Please return all of the material exactly, with no line missing.

**Information supplied**
---
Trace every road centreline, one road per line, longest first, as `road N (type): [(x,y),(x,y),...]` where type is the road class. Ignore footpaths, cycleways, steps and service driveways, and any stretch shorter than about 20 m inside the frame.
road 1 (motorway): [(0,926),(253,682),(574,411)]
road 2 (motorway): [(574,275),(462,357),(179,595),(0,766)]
---
**Answer to the exercise**
Trace every road centreline, one road per line, longest first, as `road N (type): [(x,y),(x,y),...]` where type is the road class. Ignore footpaths, cycleways, steps and service driveways, and any stretch shorter than about 20 m inside the frame.
road 1 (motorway): [(0,926),(253,682),(574,411)]
road 2 (motorway): [(574,275),(462,357),(179,595),(0,766)]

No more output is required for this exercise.